**WHAT YOU NEED TO DO**.
Return the listing below exactly as it stands. Pictures stay out.

**DATA RECORDS**.

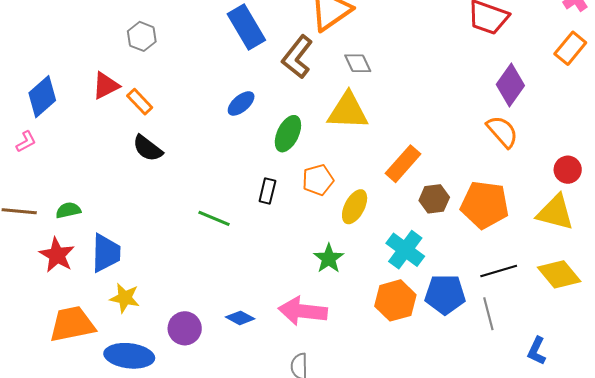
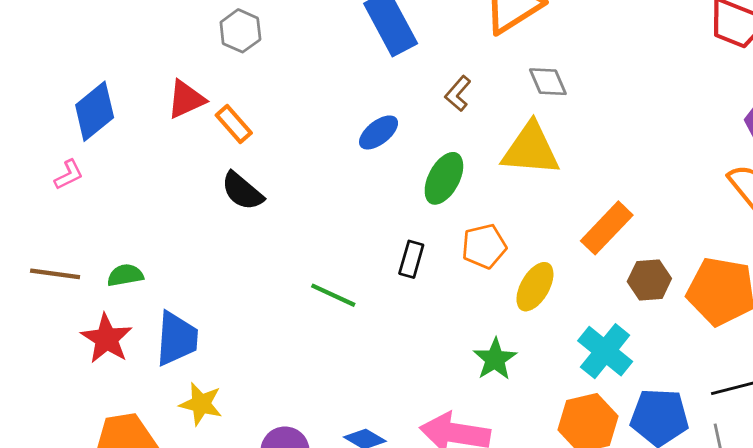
brown L-shape: (297, 57) -> (458, 94), moved, size x0.6

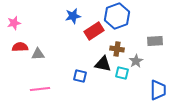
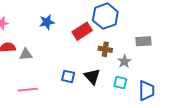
blue star: (73, 16) -> (47, 22), moved
black triangle: (103, 64) -> (92, 76), moved, turned 36
cyan square: (122, 73) -> (120, 83), moved

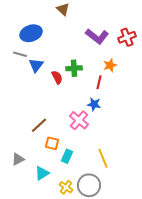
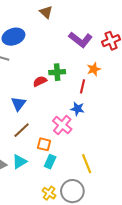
blue triangle: (36, 65) -> (19, 104), moved
red semicircle: (57, 77) -> (40, 81), turned -88
orange square: (52, 143) -> (44, 144), moved
cyan triangle: (42, 173) -> (20, 162), moved

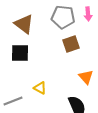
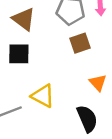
yellow triangle: (40, 88) -> (43, 96), size x1.5

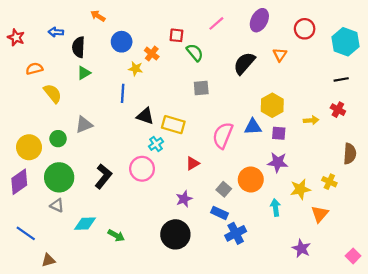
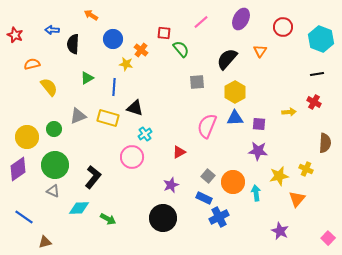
green triangle: (84, 73) -> (87, 78), moved
gray square: (201, 88) -> (197, 82), moved
yellow hexagon: (272, 105) -> (235, 92), moved
yellow rectangle: (173, 125) -> (108, 118), moved
black L-shape: (103, 176) -> (93, 177), moved
orange circle: (251, 180) -> (233, 182), moved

**OUTPUT FOR THIS EXERCISE**.
brown L-shape: (297, 57) -> (458, 94), moved, size x0.6

blue star: (73, 16) -> (47, 22), moved
black triangle: (103, 64) -> (92, 76), moved, turned 36
cyan square: (122, 73) -> (120, 83), moved

blue triangle: (36, 65) -> (19, 104), moved
red semicircle: (57, 77) -> (40, 81), turned -88
orange square: (52, 143) -> (44, 144), moved
cyan triangle: (42, 173) -> (20, 162), moved

yellow triangle: (40, 88) -> (43, 96), size x1.5

green triangle: (84, 73) -> (87, 78), moved
gray square: (201, 88) -> (197, 82), moved
yellow hexagon: (272, 105) -> (235, 92), moved
yellow rectangle: (173, 125) -> (108, 118), moved
black L-shape: (103, 176) -> (93, 177), moved
orange circle: (251, 180) -> (233, 182), moved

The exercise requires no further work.